Object matching data
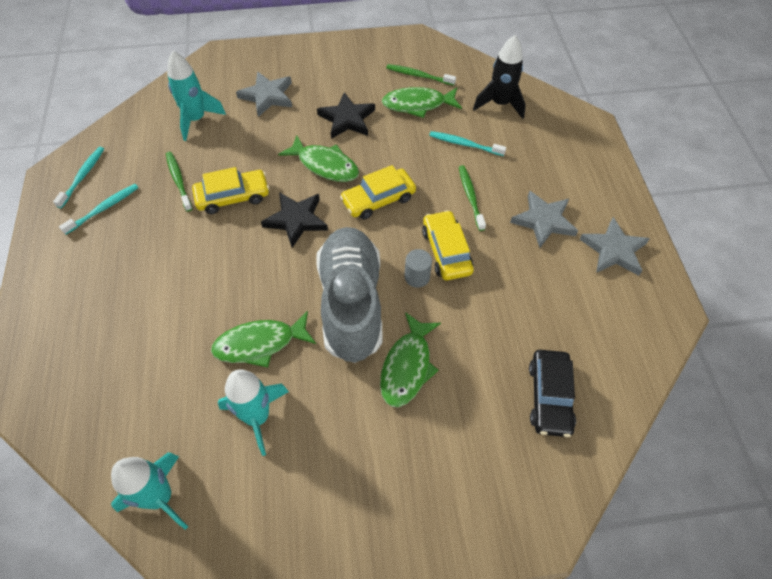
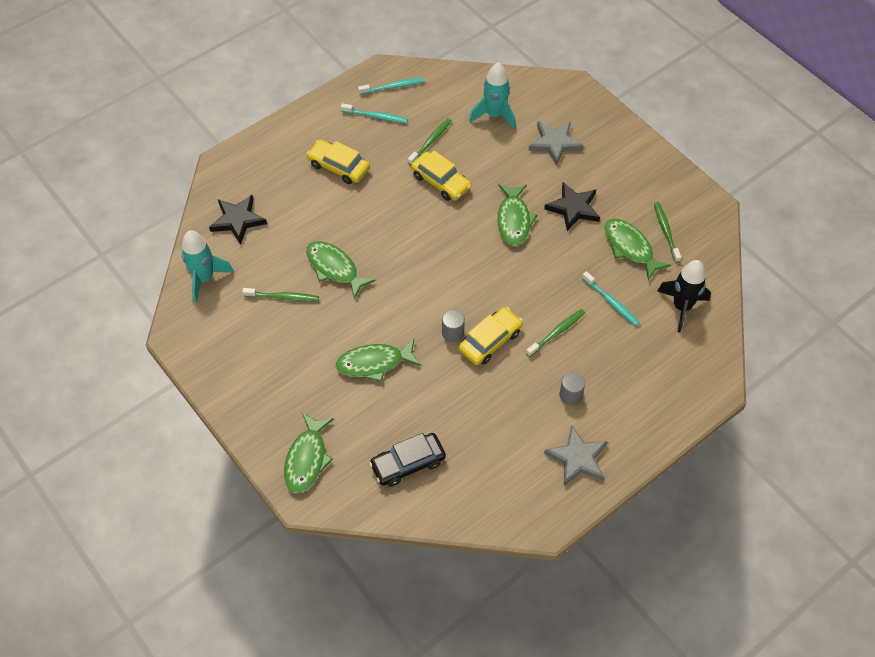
camera: 60 degrees right, 0 degrees up
turquoise rocket [218,369,289,456] -> green toothbrush [242,288,319,301]
black star [261,192,328,248] -> black star moved to [209,195,267,244]
grey shoe [316,227,383,363] -> none
yellow car [340,165,416,219] -> yellow car moved to [307,140,370,184]
turquoise toothbrush [429,131,506,156] -> turquoise toothbrush turned 150 degrees clockwise [582,271,640,326]
grey star [510,191,578,248] -> grey cylinder [559,372,585,405]
none -> green fish [284,413,334,494]

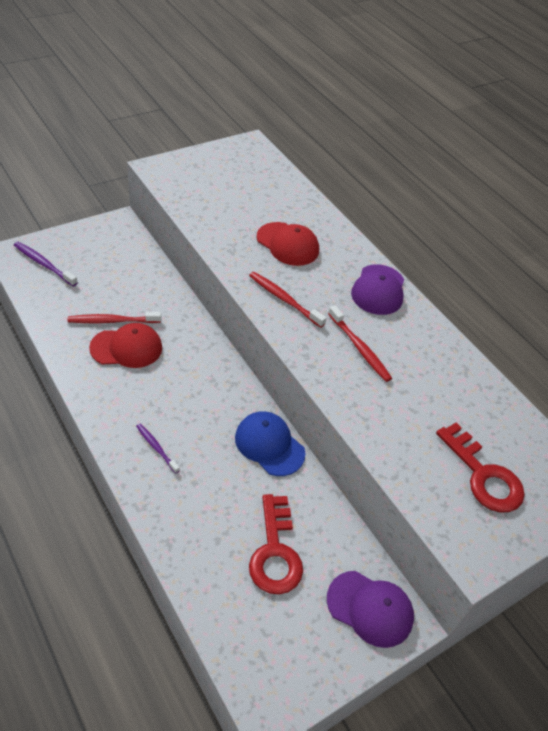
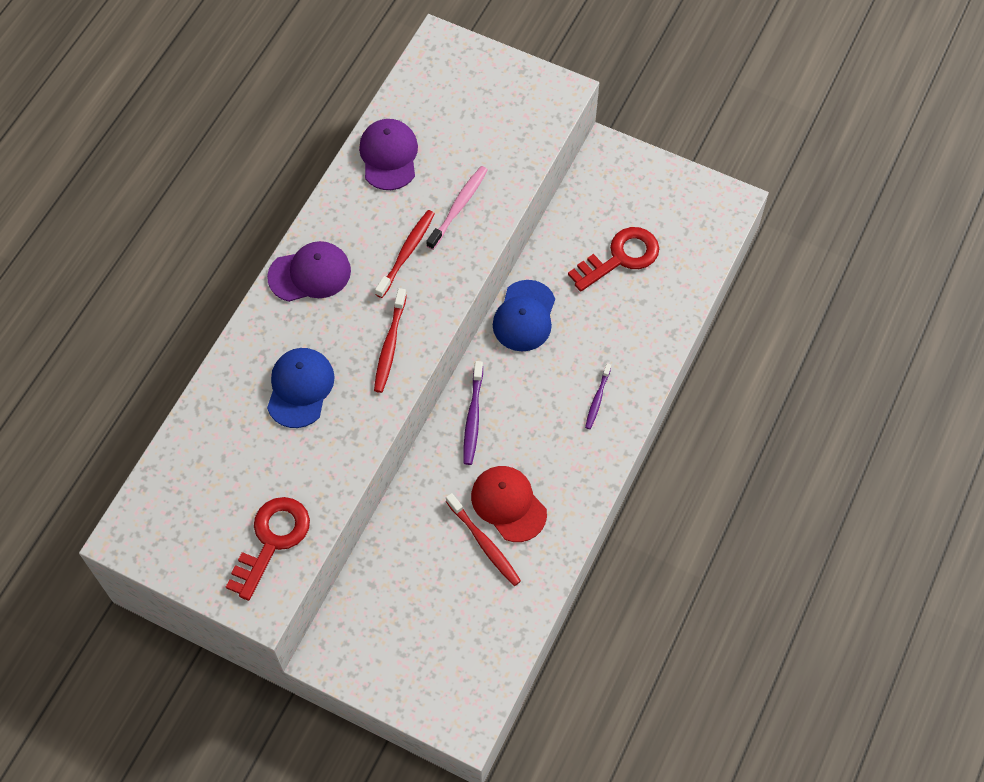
camera: 115 degrees left, 15 degrees up
purple toothbrush [14,242,78,287] -> purple toothbrush moved to [463,361,483,465]
red cap [256,222,319,266] -> blue cap [267,348,335,428]
purple cap [327,571,414,648] -> purple cap moved to [359,119,418,190]
red key [436,423,525,513] -> red key moved to [226,497,310,601]
none -> pink toothbrush [426,166,488,250]

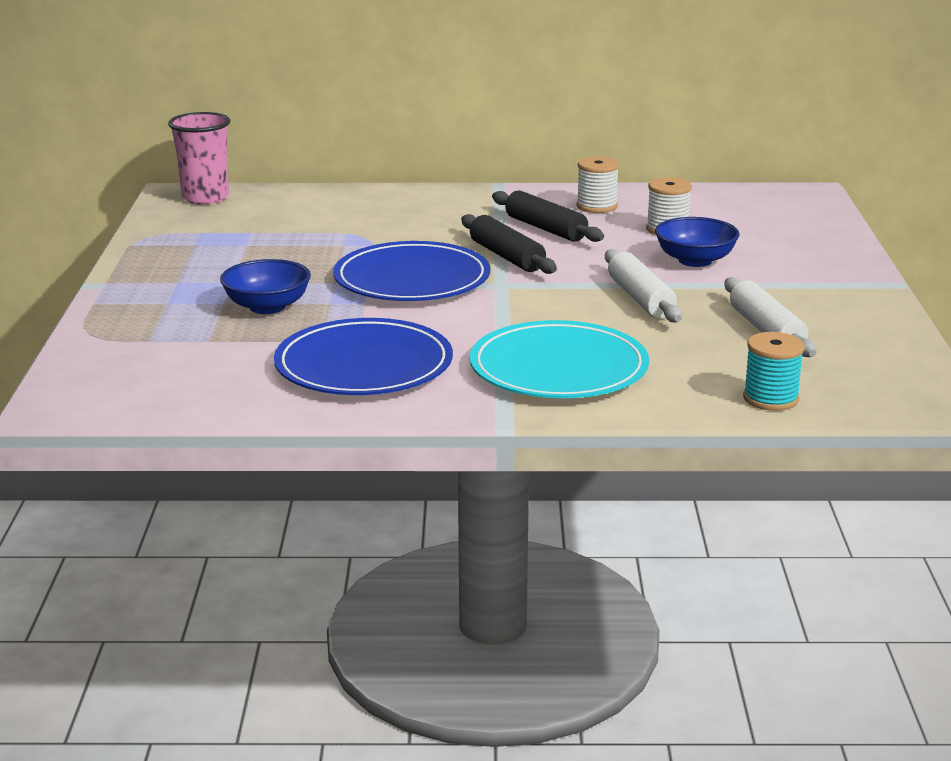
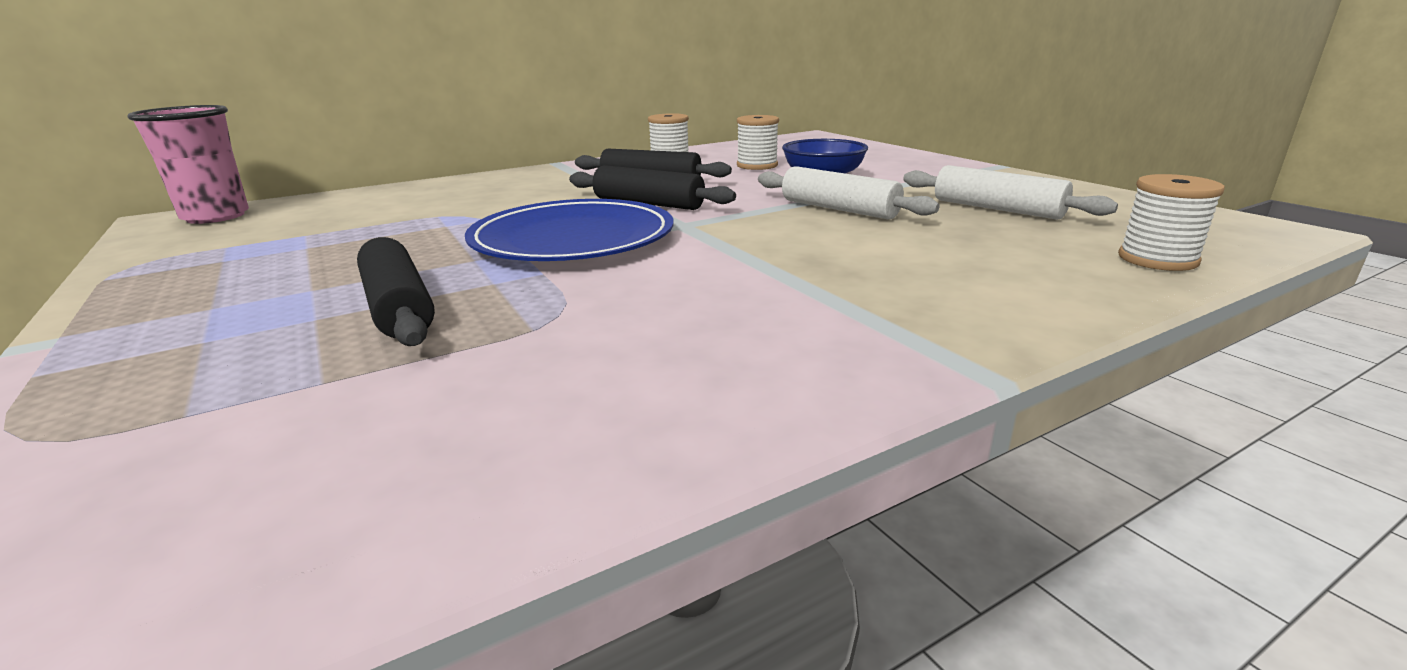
camera: 30 degrees left, 0 degrees up
blue bowl [220,259,311,314] -> black rolling pin [357,237,435,346]
blue plate [274,318,453,395] -> none
turquoise plate [470,320,649,398] -> none
turquoise spool [743,332,805,411] -> white spool [1118,174,1225,271]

--- Task to complete ---
Only lines that contain "moved" are needed, so copy each of them from the data.

--- Result of the exercise ---
black star [261,192,328,248] -> black star moved to [209,195,267,244]
yellow car [340,165,416,219] -> yellow car moved to [307,140,370,184]
purple toothbrush [14,242,78,287] -> purple toothbrush moved to [463,361,483,465]
purple cap [327,571,414,648] -> purple cap moved to [359,119,418,190]
red key [436,423,525,513] -> red key moved to [226,497,310,601]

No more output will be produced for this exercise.